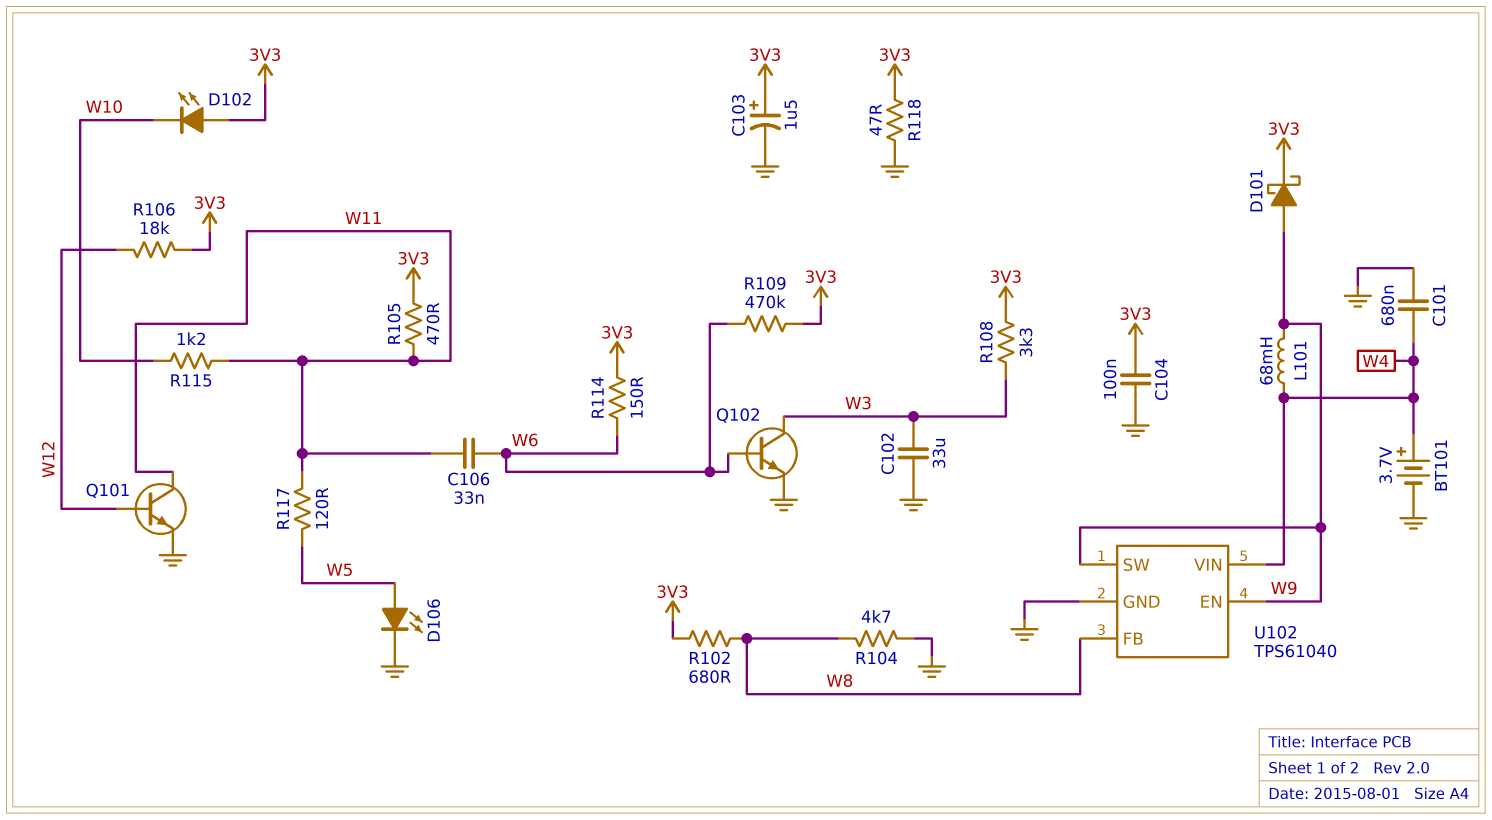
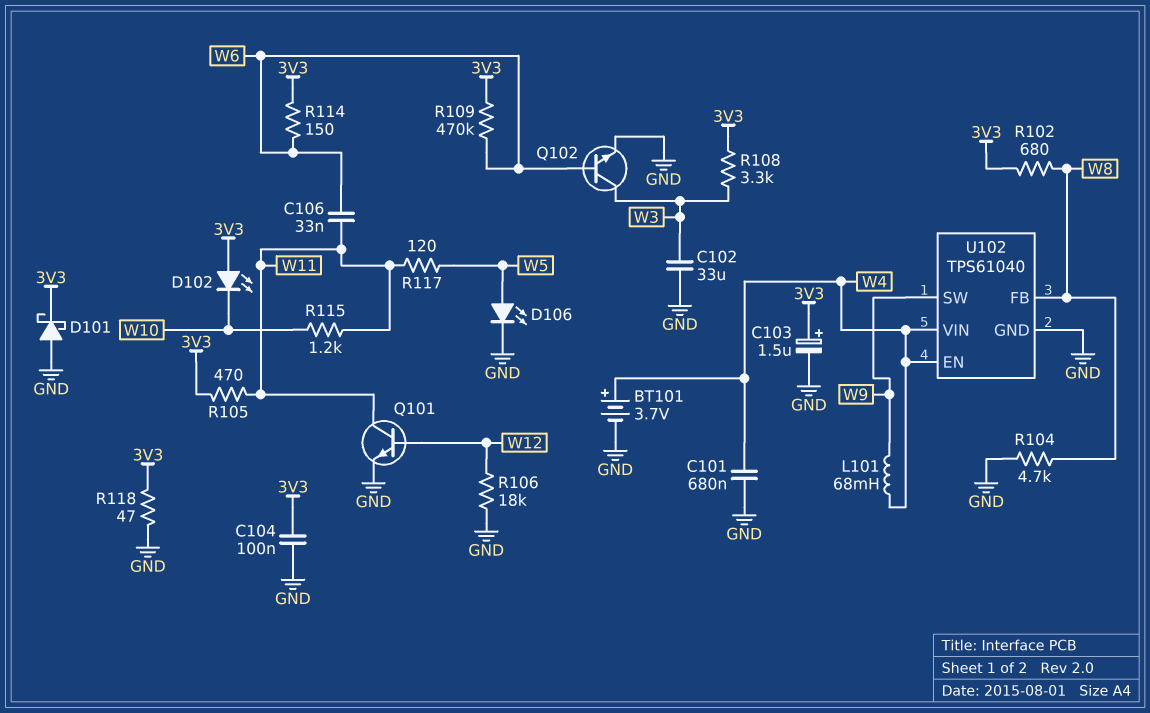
D101: schottky (A W9, K 3V3) -> schottky (A GND, K 3V3)
R106: 18k (3V3, W12) -> 18k (GND, W12)
U102 pin EN: W9 -> W4

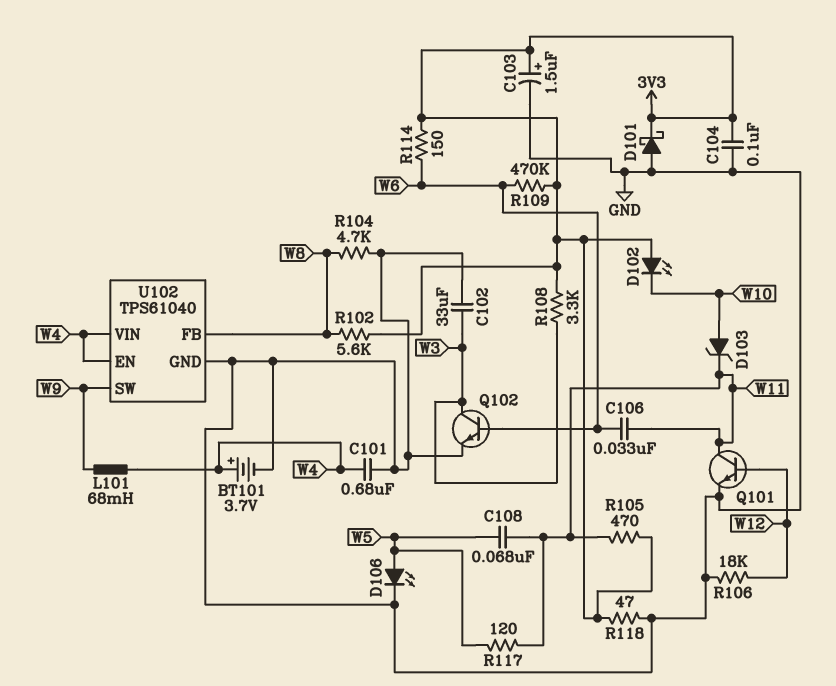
C108: none -> 68nF (W5, W11)
D103: none -> zener (A W10, K W11)
R102: 680 (3V3, W8) -> 5.6k (3V3, W8)
R115: 1.2k (W10, W11) -> none

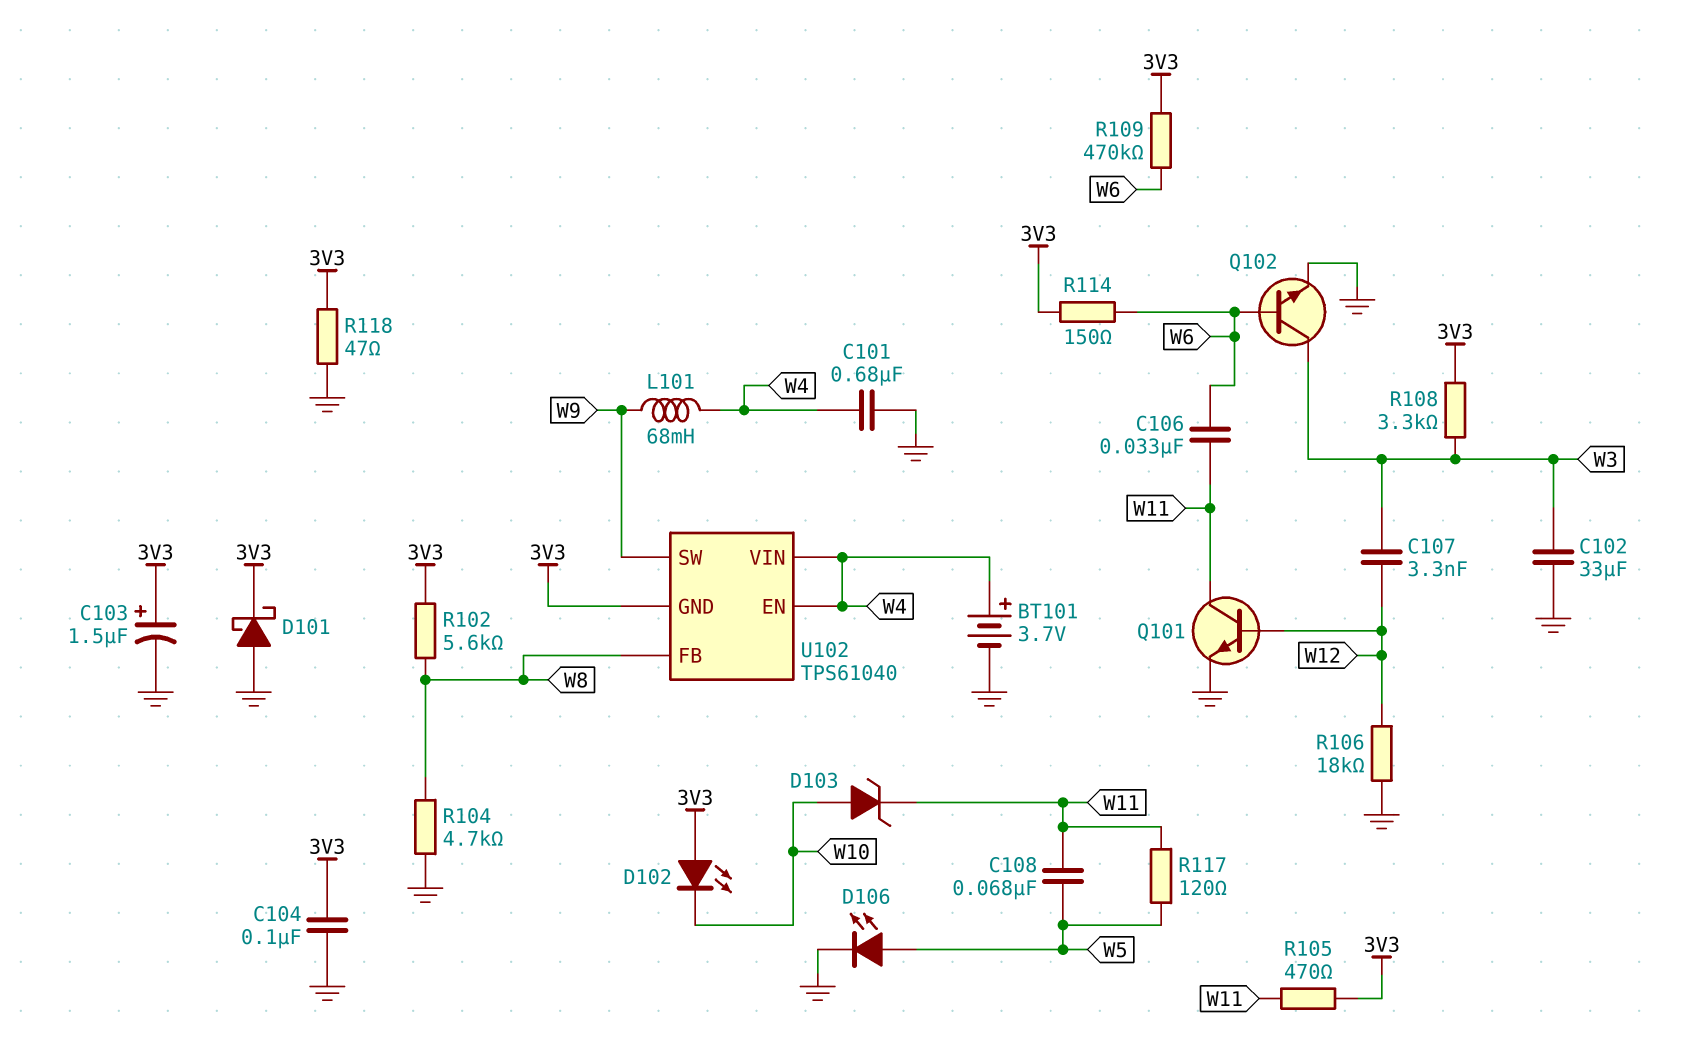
C107: none -> 3.3nF (W3, W12)
U102 pin GND: GND -> 3V3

> _Task brief_: What should appear is an exact reproduction of the lines from the one with "D103: none -> zener (A W10, K W11)" through the end of the material above, and no pictures.

> _Result of the task_:
D103: none -> zener (A W10, K W11)
R102: 680 (3V3, W8) -> 5.6k (3V3, W8)
R115: 1.2k (W10, W11) -> none

C107: none -> 3.3nF (W3, W12)
U102 pin GND: GND -> 3V3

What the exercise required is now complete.